WHAT TO PRODUCE:
Each record should be written out exactly as given.

[THE INPUT Boundary: Start]

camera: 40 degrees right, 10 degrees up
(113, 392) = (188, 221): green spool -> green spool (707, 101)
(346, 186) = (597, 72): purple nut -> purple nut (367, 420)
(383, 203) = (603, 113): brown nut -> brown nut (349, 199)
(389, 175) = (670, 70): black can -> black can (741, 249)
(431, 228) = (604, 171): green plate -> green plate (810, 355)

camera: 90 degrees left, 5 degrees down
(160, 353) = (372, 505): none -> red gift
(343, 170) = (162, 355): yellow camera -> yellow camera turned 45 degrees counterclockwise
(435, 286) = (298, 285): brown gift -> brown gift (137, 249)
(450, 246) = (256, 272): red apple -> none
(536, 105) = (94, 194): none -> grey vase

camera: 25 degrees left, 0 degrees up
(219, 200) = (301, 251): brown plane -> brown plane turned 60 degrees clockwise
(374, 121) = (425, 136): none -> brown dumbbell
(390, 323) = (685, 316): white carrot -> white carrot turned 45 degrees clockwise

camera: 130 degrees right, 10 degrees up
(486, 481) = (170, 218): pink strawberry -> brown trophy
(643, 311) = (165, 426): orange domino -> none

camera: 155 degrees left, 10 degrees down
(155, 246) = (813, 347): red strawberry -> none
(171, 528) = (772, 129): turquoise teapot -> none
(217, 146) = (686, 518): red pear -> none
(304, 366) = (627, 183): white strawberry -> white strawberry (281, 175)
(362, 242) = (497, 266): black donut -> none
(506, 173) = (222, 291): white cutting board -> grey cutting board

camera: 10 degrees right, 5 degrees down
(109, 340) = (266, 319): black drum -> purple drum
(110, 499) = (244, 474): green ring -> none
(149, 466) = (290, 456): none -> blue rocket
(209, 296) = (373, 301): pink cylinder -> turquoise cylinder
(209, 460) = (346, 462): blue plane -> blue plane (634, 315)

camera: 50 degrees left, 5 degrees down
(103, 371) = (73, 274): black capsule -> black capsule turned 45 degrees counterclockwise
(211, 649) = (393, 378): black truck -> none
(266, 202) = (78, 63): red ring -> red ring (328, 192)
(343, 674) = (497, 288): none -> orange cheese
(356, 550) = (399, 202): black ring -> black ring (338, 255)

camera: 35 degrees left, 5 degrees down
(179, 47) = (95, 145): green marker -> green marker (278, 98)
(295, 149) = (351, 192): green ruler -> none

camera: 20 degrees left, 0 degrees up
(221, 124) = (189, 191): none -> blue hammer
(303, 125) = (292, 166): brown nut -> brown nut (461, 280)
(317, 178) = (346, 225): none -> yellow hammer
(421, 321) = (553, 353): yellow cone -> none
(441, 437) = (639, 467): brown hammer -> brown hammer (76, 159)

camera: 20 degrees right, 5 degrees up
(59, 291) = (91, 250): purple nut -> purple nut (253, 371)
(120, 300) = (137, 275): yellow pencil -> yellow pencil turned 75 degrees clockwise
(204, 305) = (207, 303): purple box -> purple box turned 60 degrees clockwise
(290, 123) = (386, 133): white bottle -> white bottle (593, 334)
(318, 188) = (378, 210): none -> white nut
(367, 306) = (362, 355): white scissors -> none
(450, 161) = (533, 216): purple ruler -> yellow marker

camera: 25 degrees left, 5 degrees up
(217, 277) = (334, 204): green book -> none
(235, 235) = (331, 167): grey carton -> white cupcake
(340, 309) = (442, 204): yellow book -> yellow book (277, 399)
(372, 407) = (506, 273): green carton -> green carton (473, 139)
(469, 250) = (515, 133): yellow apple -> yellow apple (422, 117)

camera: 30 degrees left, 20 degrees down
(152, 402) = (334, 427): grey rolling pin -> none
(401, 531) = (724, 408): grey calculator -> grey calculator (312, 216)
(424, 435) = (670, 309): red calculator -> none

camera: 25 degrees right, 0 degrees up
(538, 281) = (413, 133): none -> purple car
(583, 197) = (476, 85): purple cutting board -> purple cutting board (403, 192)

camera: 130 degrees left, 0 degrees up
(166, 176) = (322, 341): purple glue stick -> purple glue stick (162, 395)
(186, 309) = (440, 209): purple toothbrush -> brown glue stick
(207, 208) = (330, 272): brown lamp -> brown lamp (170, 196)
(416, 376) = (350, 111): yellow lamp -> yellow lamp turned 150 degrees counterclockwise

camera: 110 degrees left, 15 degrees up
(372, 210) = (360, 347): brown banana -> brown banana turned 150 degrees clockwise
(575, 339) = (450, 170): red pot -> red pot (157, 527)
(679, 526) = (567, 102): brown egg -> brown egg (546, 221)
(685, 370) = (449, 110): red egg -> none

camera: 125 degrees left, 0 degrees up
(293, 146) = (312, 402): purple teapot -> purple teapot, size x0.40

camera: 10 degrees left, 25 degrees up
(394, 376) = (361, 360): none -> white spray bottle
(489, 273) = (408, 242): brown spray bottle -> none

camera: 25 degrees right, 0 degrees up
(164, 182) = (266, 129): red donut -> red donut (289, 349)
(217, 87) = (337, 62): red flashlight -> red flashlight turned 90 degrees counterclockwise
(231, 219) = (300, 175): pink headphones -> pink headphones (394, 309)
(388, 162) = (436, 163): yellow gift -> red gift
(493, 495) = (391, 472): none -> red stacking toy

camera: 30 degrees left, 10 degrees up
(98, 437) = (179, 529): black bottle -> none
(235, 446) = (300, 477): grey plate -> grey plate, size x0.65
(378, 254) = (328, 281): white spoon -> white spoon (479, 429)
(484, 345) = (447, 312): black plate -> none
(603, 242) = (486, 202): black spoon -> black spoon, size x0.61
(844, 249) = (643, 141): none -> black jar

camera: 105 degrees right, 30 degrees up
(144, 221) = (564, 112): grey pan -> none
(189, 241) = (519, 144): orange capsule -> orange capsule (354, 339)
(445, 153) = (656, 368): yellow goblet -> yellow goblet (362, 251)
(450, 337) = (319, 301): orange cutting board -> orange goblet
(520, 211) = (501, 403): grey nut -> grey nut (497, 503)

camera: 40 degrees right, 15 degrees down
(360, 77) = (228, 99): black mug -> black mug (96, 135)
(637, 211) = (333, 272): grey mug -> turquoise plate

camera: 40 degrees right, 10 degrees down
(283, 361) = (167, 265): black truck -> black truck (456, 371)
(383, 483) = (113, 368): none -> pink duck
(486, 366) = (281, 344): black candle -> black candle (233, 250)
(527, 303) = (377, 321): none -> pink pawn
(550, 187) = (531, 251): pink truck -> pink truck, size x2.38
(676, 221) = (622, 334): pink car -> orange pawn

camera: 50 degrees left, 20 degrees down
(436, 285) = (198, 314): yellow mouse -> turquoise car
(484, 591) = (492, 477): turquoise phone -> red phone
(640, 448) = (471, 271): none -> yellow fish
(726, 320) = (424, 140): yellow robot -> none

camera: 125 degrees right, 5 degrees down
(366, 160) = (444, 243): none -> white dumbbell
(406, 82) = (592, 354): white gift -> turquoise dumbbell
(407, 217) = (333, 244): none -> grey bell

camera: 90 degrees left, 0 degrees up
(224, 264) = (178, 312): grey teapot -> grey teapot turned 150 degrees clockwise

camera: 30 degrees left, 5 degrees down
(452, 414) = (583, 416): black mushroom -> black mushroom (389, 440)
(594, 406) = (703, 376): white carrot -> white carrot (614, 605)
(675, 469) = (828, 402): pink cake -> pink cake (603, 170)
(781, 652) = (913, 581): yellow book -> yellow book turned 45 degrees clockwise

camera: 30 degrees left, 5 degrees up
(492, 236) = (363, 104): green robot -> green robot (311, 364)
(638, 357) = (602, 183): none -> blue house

[THE INPUT Boundary: End]

ANSWER TO THIS EXERCISE:
camera: 40 degrees right, 10 degrees up
(113, 392) = (188, 221): green spool -> green spool (707, 101)
(346, 186) = (597, 72): purple nut -> purple nut (367, 420)
(383, 203) = (603, 113): brown nut -> brown nut (349, 199)
(389, 175) = (670, 70): black can -> black can (741, 249)
(431, 228) = (604, 171): green plate -> green plate (810, 355)

camera: 90 degrees left, 5 degrees down
(160, 353) = (372, 505): none -> red gift
(343, 170) = (162, 355): yellow camera -> yellow camera turned 45 degrees counterclockwise
(435, 286) = (298, 285): brown gift -> brown gift (137, 249)
(450, 246) = (256, 272): red apple -> none
(536, 105) = (94, 194): none -> grey vase

camera: 25 degrees left, 0 degrees up
(219, 200) = (301, 251): brown plane -> brown plane turned 60 degrees clockwise
(374, 121) = (425, 136): none -> brown dumbbell
(390, 323) = (685, 316): white carrot -> white carrot turned 45 degrees clockwise

camera: 130 degrees right, 10 degrees up
(486, 481) = (170, 218): pink strawberry -> brown trophy
(643, 311) = (165, 426): orange domino -> none

camera: 155 degrees left, 10 degrees down
(155, 246) = (813, 347): red strawberry -> none
(171, 528) = (772, 129): turquoise teapot -> none
(217, 146) = (686, 518): red pear -> none
(304, 366) = (627, 183): white strawberry -> white strawberry (281, 175)
(362, 242) = (497, 266): black donut -> none
(506, 173) = (222, 291): white cutting board -> grey cutting board

camera: 10 degrees right, 5 degrees down
(109, 340) = (266, 319): black drum -> purple drum
(110, 499) = (244, 474): green ring -> none
(149, 466) = (290, 456): none -> blue rocket
(209, 296) = (373, 301): pink cylinder -> turquoise cylinder
(209, 460) = (346, 462): blue plane -> blue plane (634, 315)

camera: 50 degrees left, 5 degrees down
(103, 371) = (73, 274): black capsule -> black capsule turned 45 degrees counterclockwise
(211, 649) = (393, 378): black truck -> none
(266, 202) = (78, 63): red ring -> red ring (328, 192)
(343, 674) = (497, 288): none -> orange cheese
(356, 550) = (399, 202): black ring -> black ring (338, 255)

camera: 35 degrees left, 5 degrees down
(179, 47) = (95, 145): green marker -> green marker (278, 98)
(295, 149) = (351, 192): green ruler -> none

camera: 20 degrees left, 0 degrees up
(221, 124) = (189, 191): none -> blue hammer
(303, 125) = (292, 166): brown nut -> brown nut (461, 280)
(317, 178) = (346, 225): none -> yellow hammer
(421, 321) = (553, 353): yellow cone -> none
(441, 437) = (639, 467): brown hammer -> brown hammer (76, 159)

camera: 20 degrees right, 5 degrees up
(59, 291) = (91, 250): purple nut -> purple nut (253, 371)
(120, 300) = (137, 275): yellow pencil -> yellow pencil turned 75 degrees clockwise
(204, 305) = (207, 303): purple box -> purple box turned 60 degrees clockwise
(290, 123) = (386, 133): white bottle -> white bottle (593, 334)
(318, 188) = (378, 210): none -> white nut
(367, 306) = (362, 355): white scissors -> none
(450, 161) = (533, 216): purple ruler -> yellow marker

camera: 25 degrees left, 5 degrees up
(217, 277) = (334, 204): green book -> none
(235, 235) = (331, 167): grey carton -> white cupcake
(340, 309) = (442, 204): yellow book -> yellow book (277, 399)
(372, 407) = (506, 273): green carton -> green carton (473, 139)
(469, 250) = (515, 133): yellow apple -> yellow apple (422, 117)

camera: 30 degrees left, 20 degrees down
(152, 402) = (334, 427): grey rolling pin -> none
(401, 531) = (724, 408): grey calculator -> grey calculator (312, 216)
(424, 435) = (670, 309): red calculator -> none

camera: 25 degrees right, 0 degrees up
(538, 281) = (413, 133): none -> purple car
(583, 197) = (476, 85): purple cutting board -> purple cutting board (403, 192)

camera: 130 degrees left, 0 degrees up
(166, 176) = (322, 341): purple glue stick -> purple glue stick (162, 395)
(186, 309) = (440, 209): purple toothbrush -> brown glue stick
(207, 208) = (330, 272): brown lamp -> brown lamp (170, 196)
(416, 376) = (350, 111): yellow lamp -> yellow lamp turned 150 degrees counterclockwise

camera: 110 degrees left, 15 degrees up
(372, 210) = (360, 347): brown banana -> brown banana turned 150 degrees clockwise
(575, 339) = (450, 170): red pot -> red pot (157, 527)
(679, 526) = (567, 102): brown egg -> brown egg (546, 221)
(685, 370) = (449, 110): red egg -> none

camera: 125 degrees left, 0 degrees up
(293, 146) = (312, 402): purple teapot -> purple teapot, size x0.40

camera: 10 degrees left, 25 degrees up
(394, 376) = (361, 360): none -> white spray bottle
(489, 273) = (408, 242): brown spray bottle -> none

camera: 25 degrees right, 0 degrees up
(164, 182) = (266, 129): red donut -> red donut (289, 349)
(217, 87) = (337, 62): red flashlight -> red flashlight turned 90 degrees counterclockwise
(231, 219) = (300, 175): pink headphones -> pink headphones (394, 309)
(388, 162) = (436, 163): yellow gift -> red gift
(493, 495) = (391, 472): none -> red stacking toy

camera: 30 degrees left, 10 degrees up
(98, 437) = (179, 529): black bottle -> none
(235, 446) = (300, 477): grey plate -> grey plate, size x0.65
(378, 254) = (328, 281): white spoon -> white spoon (479, 429)
(484, 345) = (447, 312): black plate -> none
(603, 242) = (486, 202): black spoon -> black spoon, size x0.61
(844, 249) = (643, 141): none -> black jar

camera: 105 degrees right, 30 degrees up
(144, 221) = (564, 112): grey pan -> none
(189, 241) = (519, 144): orange capsule -> orange capsule (354, 339)
(445, 153) = (656, 368): yellow goblet -> yellow goblet (362, 251)
(450, 337) = (319, 301): orange cutting board -> orange goblet
(520, 211) = (501, 403): grey nut -> grey nut (497, 503)

camera: 40 degrees right, 15 degrees down
(360, 77) = (228, 99): black mug -> black mug (96, 135)
(637, 211) = (333, 272): grey mug -> turquoise plate

camera: 40 degrees right, 10 degrees down
(283, 361) = (167, 265): black truck -> black truck (456, 371)
(383, 483) = (113, 368): none -> pink duck
(486, 366) = (281, 344): black candle -> black candle (233, 250)
(527, 303) = (377, 321): none -> pink pawn
(550, 187) = (531, 251): pink truck -> pink truck, size x2.38
(676, 221) = (622, 334): pink car -> orange pawn

camera: 50 degrees left, 20 degrees down
(436, 285) = (198, 314): yellow mouse -> turquoise car
(484, 591) = (492, 477): turquoise phone -> red phone
(640, 448) = (471, 271): none -> yellow fish
(726, 320) = (424, 140): yellow robot -> none

camera: 125 degrees right, 5 degrees down
(366, 160) = (444, 243): none -> white dumbbell
(406, 82) = (592, 354): white gift -> turquoise dumbbell
(407, 217) = (333, 244): none -> grey bell

camera: 90 degrees left, 0 degrees up
(224, 264) = (178, 312): grey teapot -> grey teapot turned 150 degrees clockwise

camera: 30 degrees left, 5 degrees down
(452, 414) = (583, 416): black mushroom -> black mushroom (389, 440)
(594, 406) = (703, 376): white carrot -> white carrot (614, 605)
(675, 469) = (828, 402): pink cake -> pink cake (603, 170)
(781, 652) = (913, 581): yellow book -> yellow book turned 45 degrees clockwise

camera: 30 degrees left, 5 degrees up
(492, 236) = (363, 104): green robot -> green robot (311, 364)
(638, 357) = (602, 183): none -> blue house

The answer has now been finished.